Start of INPUT DATA

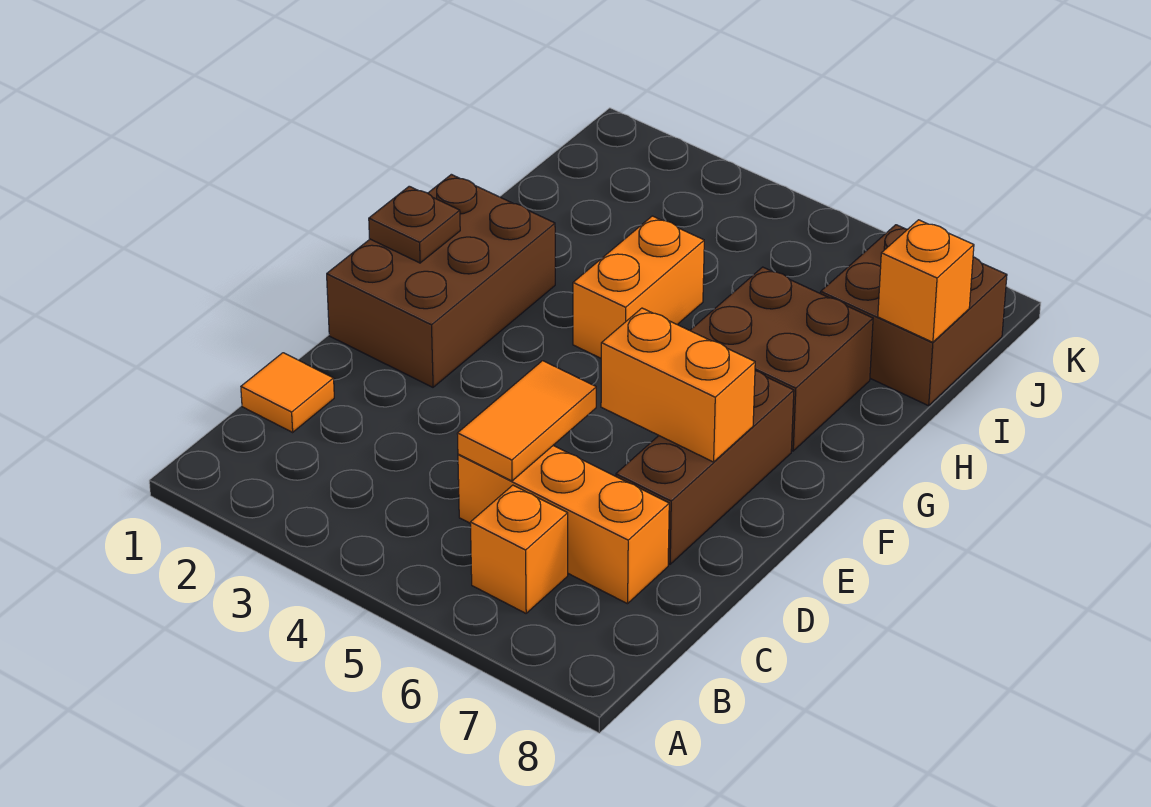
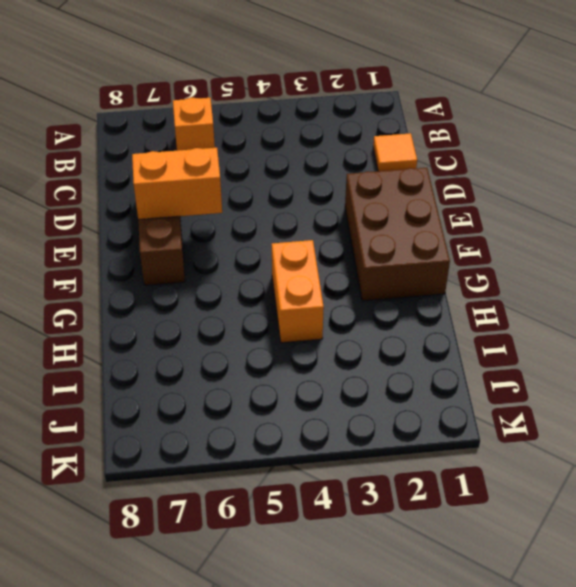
none -> orange brick C5:C7 level 1
none -> brown brick G6:H7 level 1
none -> brown brick I7:J8 level 1

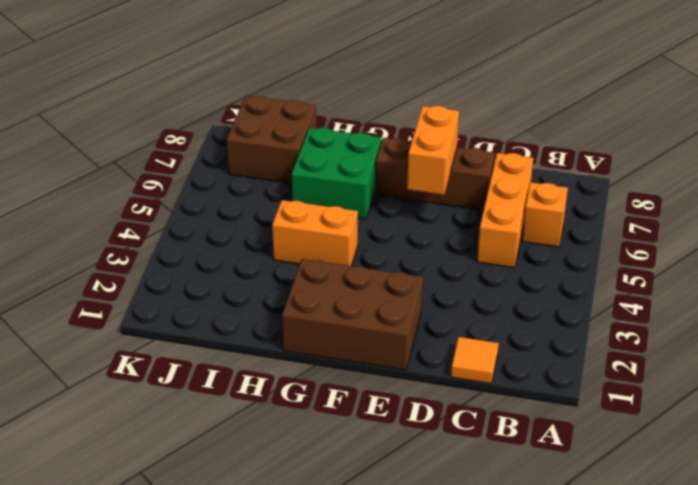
green brick G6:H7 level 1 -> brown brick G6:H7 level 1
none -> orange tile C5:D5 level 2
none -> brown plate F1 level 2
none -> orange brick I8 level 2

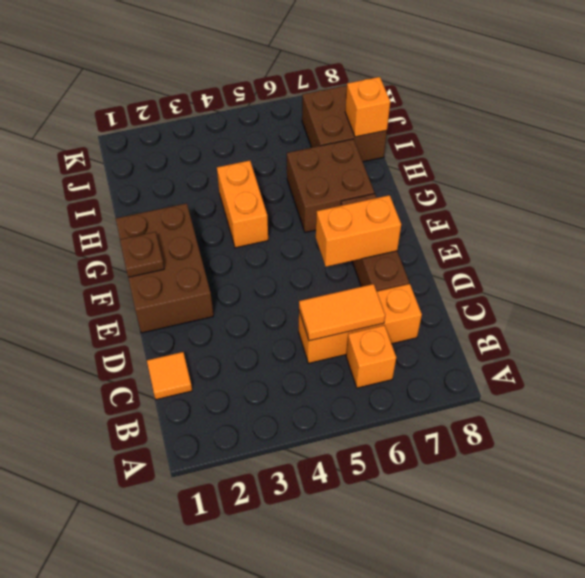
orange tile C5:C6 level 2 -> orange tile C5:D5 level 2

End of INPUT DATA

ABOUT THIS EXERCISE: When a line in the listing above holds the word "none", copy it.

EXERCISE OUTPUT:
none -> orange brick C5:C7 level 1
none -> brown brick G6:H7 level 1
none -> brown brick I7:J8 level 1
none -> orange tile C5:D5 level 2
none -> brown plate F1 level 2
none -> orange brick I8 level 2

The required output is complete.